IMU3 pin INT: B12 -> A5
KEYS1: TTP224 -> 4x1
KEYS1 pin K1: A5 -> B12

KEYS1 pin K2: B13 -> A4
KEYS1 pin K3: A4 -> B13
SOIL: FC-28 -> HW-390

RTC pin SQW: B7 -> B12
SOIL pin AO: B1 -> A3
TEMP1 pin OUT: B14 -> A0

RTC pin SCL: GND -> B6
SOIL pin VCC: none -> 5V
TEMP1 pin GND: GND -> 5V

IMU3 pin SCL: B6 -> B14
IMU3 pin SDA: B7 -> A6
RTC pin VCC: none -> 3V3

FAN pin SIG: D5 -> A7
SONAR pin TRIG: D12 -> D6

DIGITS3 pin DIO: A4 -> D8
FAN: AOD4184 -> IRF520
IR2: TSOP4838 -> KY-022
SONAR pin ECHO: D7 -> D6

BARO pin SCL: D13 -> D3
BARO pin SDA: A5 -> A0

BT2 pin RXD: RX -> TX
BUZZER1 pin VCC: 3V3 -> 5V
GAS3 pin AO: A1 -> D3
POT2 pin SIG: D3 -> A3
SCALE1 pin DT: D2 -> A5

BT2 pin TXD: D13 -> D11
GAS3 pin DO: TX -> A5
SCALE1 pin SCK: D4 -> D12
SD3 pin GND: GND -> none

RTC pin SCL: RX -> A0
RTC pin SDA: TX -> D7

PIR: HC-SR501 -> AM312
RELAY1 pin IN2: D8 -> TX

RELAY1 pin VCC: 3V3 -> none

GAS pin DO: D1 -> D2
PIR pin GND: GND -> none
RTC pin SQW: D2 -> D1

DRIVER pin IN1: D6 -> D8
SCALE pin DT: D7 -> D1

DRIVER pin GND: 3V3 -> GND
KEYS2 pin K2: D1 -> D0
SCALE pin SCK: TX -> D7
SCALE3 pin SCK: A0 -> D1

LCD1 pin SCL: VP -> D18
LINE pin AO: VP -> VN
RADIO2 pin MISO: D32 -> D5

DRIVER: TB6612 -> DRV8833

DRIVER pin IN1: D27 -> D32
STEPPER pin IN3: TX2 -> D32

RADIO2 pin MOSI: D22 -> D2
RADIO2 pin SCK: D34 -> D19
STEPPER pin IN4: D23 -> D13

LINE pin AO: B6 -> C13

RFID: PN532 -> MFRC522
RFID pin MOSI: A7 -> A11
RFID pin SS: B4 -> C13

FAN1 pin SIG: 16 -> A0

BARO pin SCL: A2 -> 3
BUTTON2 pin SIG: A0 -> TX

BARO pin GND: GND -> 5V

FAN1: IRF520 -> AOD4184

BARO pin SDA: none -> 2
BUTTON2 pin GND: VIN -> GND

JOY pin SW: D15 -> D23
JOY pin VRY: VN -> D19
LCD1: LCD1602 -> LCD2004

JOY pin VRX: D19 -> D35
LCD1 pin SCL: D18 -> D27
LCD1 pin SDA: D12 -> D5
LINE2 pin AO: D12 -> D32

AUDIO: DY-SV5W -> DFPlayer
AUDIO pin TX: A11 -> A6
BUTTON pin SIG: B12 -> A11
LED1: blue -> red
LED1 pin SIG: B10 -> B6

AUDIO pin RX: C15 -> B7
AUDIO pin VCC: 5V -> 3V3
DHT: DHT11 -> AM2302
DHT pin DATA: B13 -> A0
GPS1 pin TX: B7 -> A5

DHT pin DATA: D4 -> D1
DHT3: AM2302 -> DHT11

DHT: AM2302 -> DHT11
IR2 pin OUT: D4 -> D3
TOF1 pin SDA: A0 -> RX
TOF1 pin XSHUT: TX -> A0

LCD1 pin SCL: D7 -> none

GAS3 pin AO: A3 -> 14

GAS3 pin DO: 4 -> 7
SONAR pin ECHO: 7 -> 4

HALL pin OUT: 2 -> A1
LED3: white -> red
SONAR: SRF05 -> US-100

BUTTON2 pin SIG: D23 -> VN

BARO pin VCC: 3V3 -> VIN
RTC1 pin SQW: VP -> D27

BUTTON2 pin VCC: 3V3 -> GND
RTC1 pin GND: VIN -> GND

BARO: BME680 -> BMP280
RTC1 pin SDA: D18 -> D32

(TASK TO COMPLETE):
Transcribe the lines above between the line holding "SD3 pin GND: GND -> none" and the line holding "LED3: white -> red", inclusive, exactly as they stand and with nothing added.

(TASK ANSWER):
SD3 pin GND: GND -> none

RTC pin SCL: RX -> A0
RTC pin SDA: TX -> D7

PIR: HC-SR501 -> AM312
RELAY1 pin IN2: D8 -> TX

RELAY1 pin VCC: 3V3 -> none

GAS pin DO: D1 -> D2
PIR pin GND: GND -> none
RTC pin SQW: D2 -> D1

DRIVER pin IN1: D6 -> D8
SCALE pin DT: D7 -> D1

DRIVER pin GND: 3V3 -> GND
KEYS2 pin K2: D1 -> D0
SCALE pin SCK: TX -> D7
SCALE3 pin SCK: A0 -> D1

LCD1 pin SCL: VP -> D18
LINE pin AO: VP -> VN
RADIO2 pin MISO: D32 -> D5

DRIVER: TB6612 -> DRV8833

DRIVER pin IN1: D27 -> D32
STEPPER pin IN3: TX2 -> D32

RADIO2 pin MOSI: D22 -> D2
RADIO2 pin SCK: D34 -> D19
STEPPER pin IN4: D23 -> D13

LINE pin AO: B6 -> C13

RFID: PN532 -> MFRC522
RFID pin MOSI: A7 -> A11
RFID pin SS: B4 -> C13

FAN1 pin SIG: 16 -> A0

BARO pin SCL: A2 -> 3
BUTTON2 pin SIG: A0 -> TX

BARO pin GND: GND -> 5V

FAN1: IRF520 -> AOD4184

BARO pin SDA: none -> 2
BUTTON2 pin GND: VIN -> GND

JOY pin SW: D15 -> D23
JOY pin VRY: VN -> D19
LCD1: LCD1602 -> LCD2004

JOY pin VRX: D19 -> D35
LCD1 pin SCL: D18 -> D27
LCD1 pin SDA: D12 -> D5
LINE2 pin AO: D12 -> D32

AUDIO: DY-SV5W -> DFPlayer
AUDIO pin TX: A11 -> A6
BUTTON pin SIG: B12 -> A11
LED1: blue -> red
LED1 pin SIG: B10 -> B6

AUDIO pin RX: C15 -> B7
AUDIO pin VCC: 5V -> 3V3
DHT: DHT11 -> AM2302
DHT pin DATA: B13 -> A0
GPS1 pin TX: B7 -> A5

DHT pin DATA: D4 -> D1
DHT3: AM2302 -> DHT11

DHT: AM2302 -> DHT11
IR2 pin OUT: D4 -> D3
TOF1 pin SDA: A0 -> RX
TOF1 pin XSHUT: TX -> A0

LCD1 pin SCL: D7 -> none

GAS3 pin AO: A3 -> 14

GAS3 pin DO: 4 -> 7
SONAR pin ECHO: 7 -> 4

HALL pin OUT: 2 -> A1
LED3: white -> red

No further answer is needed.